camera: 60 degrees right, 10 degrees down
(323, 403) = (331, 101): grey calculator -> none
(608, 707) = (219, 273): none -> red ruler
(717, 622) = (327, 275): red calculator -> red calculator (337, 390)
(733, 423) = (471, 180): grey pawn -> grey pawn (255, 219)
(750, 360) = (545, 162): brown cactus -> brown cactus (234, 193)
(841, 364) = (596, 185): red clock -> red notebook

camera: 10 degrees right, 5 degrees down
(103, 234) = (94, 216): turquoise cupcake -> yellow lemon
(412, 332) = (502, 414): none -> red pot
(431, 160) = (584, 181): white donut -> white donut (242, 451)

--

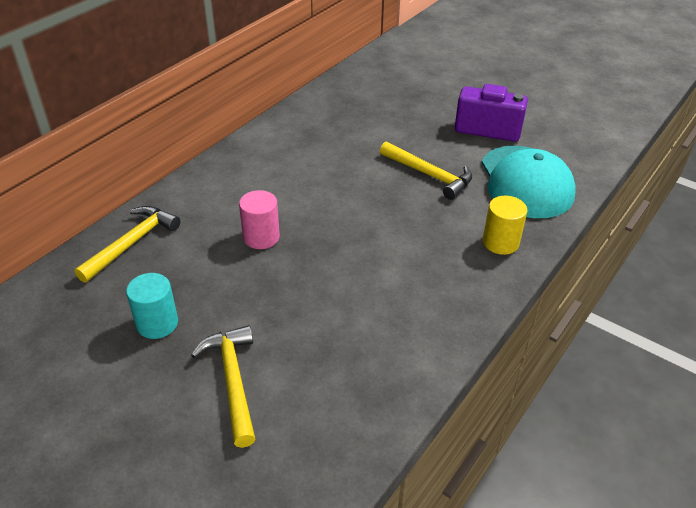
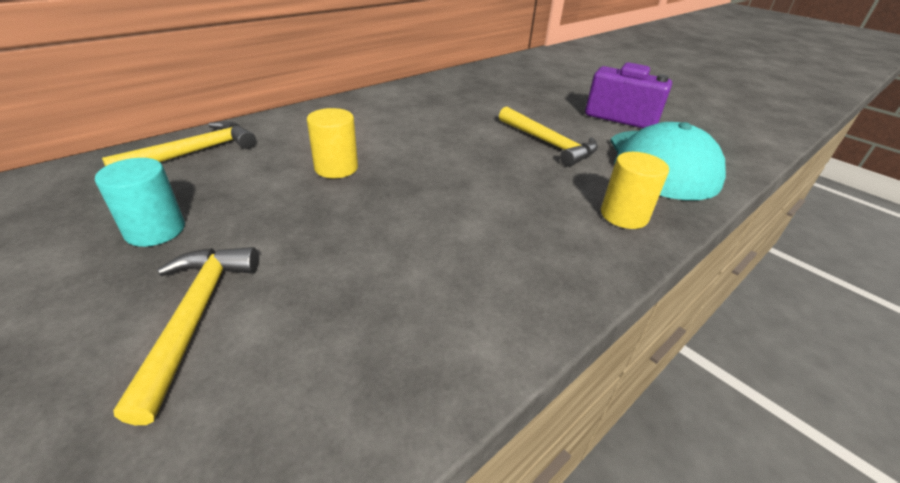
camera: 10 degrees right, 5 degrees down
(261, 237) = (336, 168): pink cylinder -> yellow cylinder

--

_EXERCISE PROMPT_:
With the line holding "(323, 403) = (331, 101): grey" as the first and the line holding "(431, 160) = (584, 181): white" as the last, set down that range of the entries above exactly, and nothing else.

_SOLUTION TO THE PROBLEM_:
(323, 403) = (331, 101): grey calculator -> none
(608, 707) = (219, 273): none -> red ruler
(717, 622) = (327, 275): red calculator -> red calculator (337, 390)
(733, 423) = (471, 180): grey pawn -> grey pawn (255, 219)
(750, 360) = (545, 162): brown cactus -> brown cactus (234, 193)
(841, 364) = (596, 185): red clock -> red notebook

camera: 10 degrees right, 5 degrees down
(103, 234) = (94, 216): turquoise cupcake -> yellow lemon
(412, 332) = (502, 414): none -> red pot
(431, 160) = (584, 181): white donut -> white donut (242, 451)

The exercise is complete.